§ Data
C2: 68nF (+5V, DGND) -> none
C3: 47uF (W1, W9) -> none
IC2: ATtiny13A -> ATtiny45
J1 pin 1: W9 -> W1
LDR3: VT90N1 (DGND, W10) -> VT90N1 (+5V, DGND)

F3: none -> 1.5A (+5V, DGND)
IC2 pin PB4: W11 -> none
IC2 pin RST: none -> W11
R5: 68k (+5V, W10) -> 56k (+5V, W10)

§ Problem
Copy out the lines beginning at the one that contains "LDR3: VT90N1 (DGND, W10)". Stop at the final line of the data, and include it.

§ Your response
LDR3: VT90N1 (DGND, W10) -> VT90N1 (+5V, DGND)

F3: none -> 1.5A (+5V, DGND)
IC2 pin PB4: W11 -> none
IC2 pin RST: none -> W11
R5: 68k (+5V, W10) -> 56k (+5V, W10)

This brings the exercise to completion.